(Raw data)
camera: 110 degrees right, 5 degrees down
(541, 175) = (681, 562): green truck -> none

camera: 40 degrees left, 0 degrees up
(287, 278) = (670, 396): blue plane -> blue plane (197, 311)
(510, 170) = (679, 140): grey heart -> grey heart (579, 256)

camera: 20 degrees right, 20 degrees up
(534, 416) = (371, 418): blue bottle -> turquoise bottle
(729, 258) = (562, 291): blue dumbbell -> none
(End Raw data)
(Raw data)
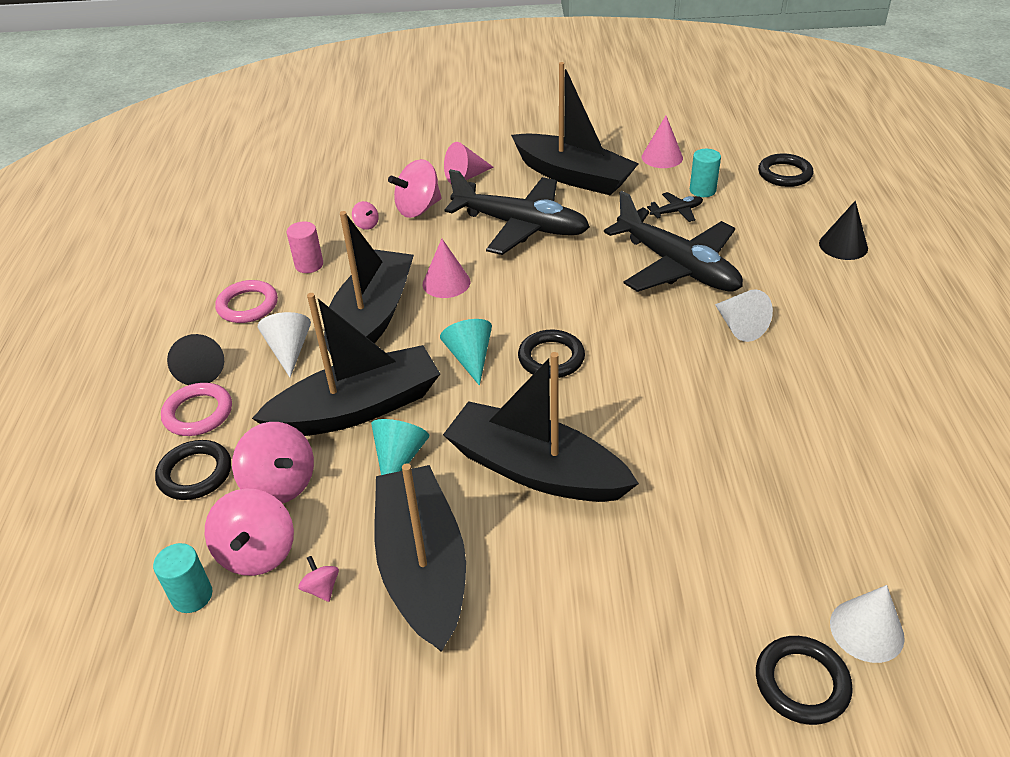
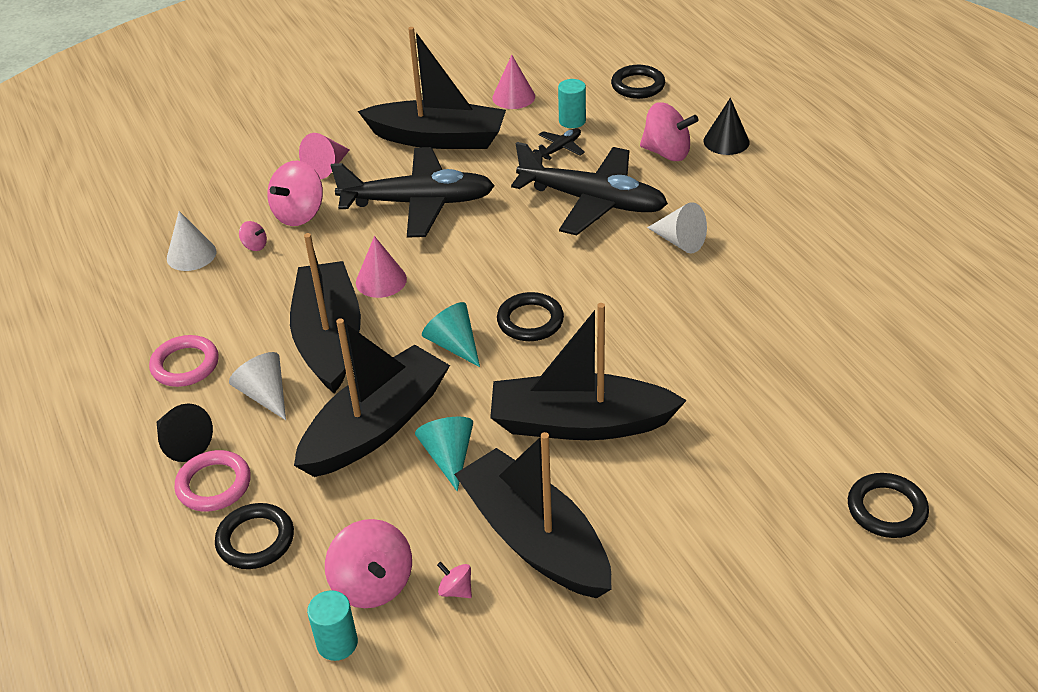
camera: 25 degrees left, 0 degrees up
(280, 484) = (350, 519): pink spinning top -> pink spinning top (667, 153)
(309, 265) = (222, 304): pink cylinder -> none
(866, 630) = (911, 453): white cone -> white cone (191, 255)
(End Raw data)
#### [Your objective]
There is a line with "(287, 278) = (670, 396): blue" and a line with "(729, 258) = (562, 291): blue" above. Copy exactly those two lines and all lines between them, with nothing else.

#### [Your response]
(287, 278) = (670, 396): blue plane -> blue plane (197, 311)
(510, 170) = (679, 140): grey heart -> grey heart (579, 256)

camera: 20 degrees right, 20 degrees up
(534, 416) = (371, 418): blue bottle -> turquoise bottle
(729, 258) = (562, 291): blue dumbbell -> none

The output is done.